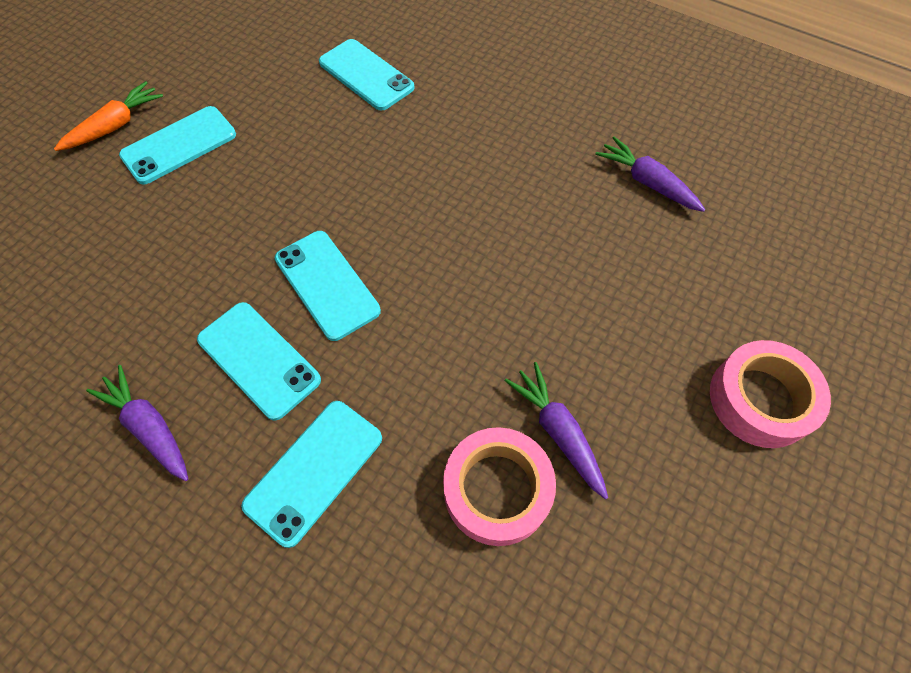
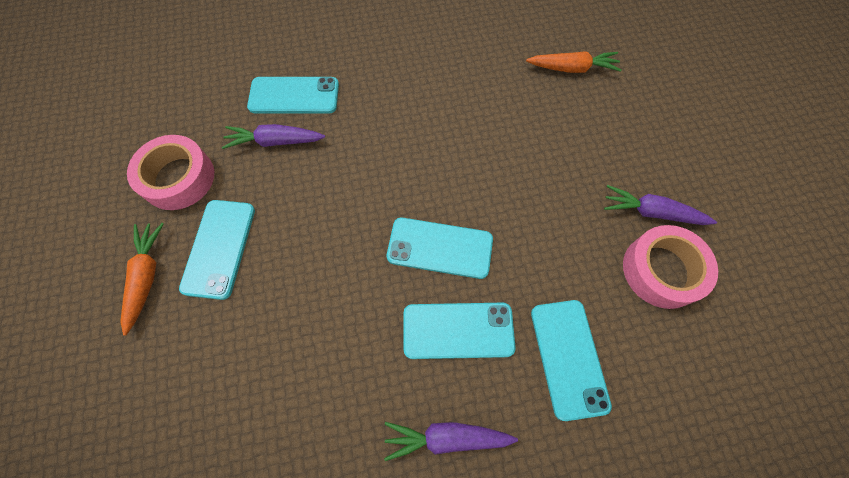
camera: 45 degrees left, 5 degrees up
(647, 182) = (535, 38): purple carrot -> purple carrot (275, 141)
(650, 237) = (572, 68): none -> orange carrot
(760, 399) = (709, 111): pink tape -> pink tape (178, 178)

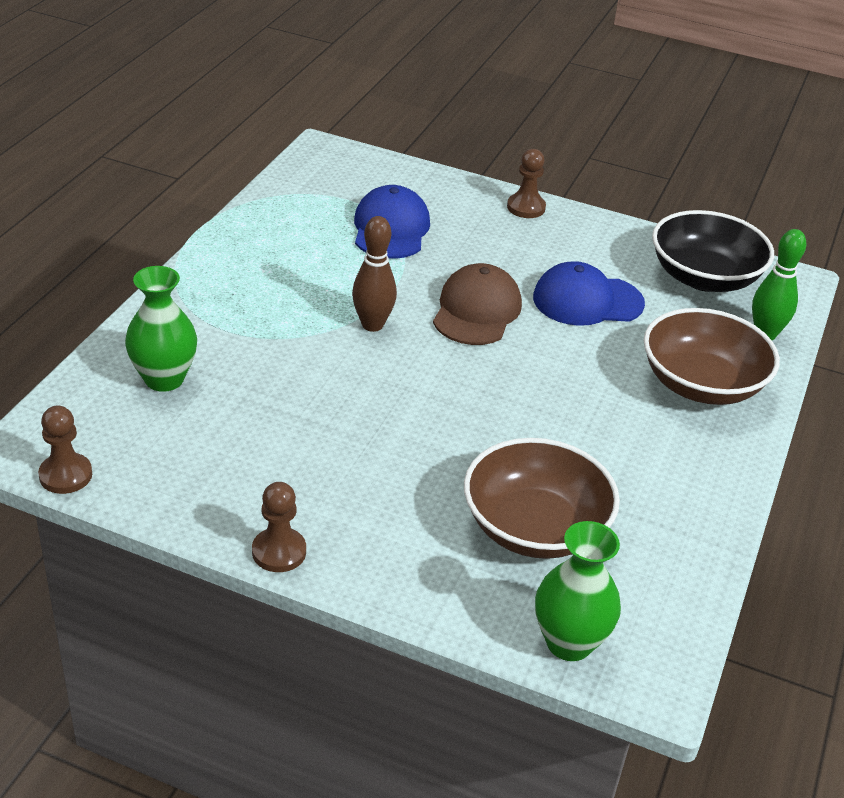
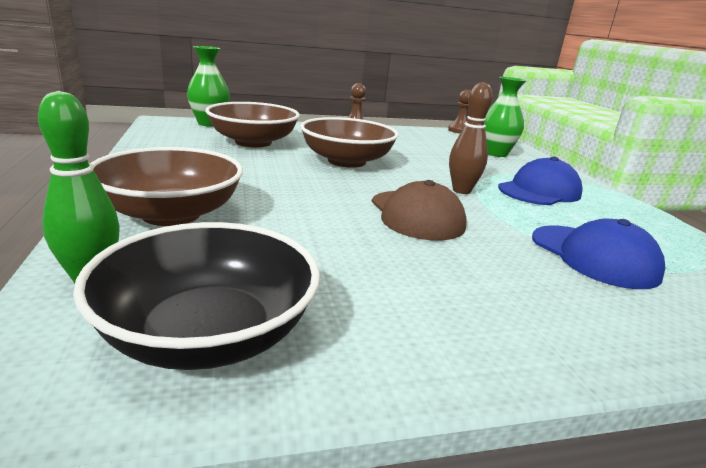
camera: 145 degrees right, 15 degrees down
(440, 426) = (346, 161): none -> brown bowl
(526, 207) = (560, 348): brown pawn -> none
(587, 301) = (338, 250): blue cap -> blue cap (539, 191)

┄┄┄┄┄┄

(What is needed): Each entry should appear again exactly as written, pictures excluded.

(Result of this exercise):
camera: 45 degrees left, 5 degrees up
(647, 182) = (535, 38): purple carrot -> purple carrot (275, 141)
(650, 237) = (572, 68): none -> orange carrot
(760, 399) = (709, 111): pink tape -> pink tape (178, 178)

camera: 145 degrees right, 15 degrees down
(440, 426) = (346, 161): none -> brown bowl
(526, 207) = (560, 348): brown pawn -> none
(587, 301) = (338, 250): blue cap -> blue cap (539, 191)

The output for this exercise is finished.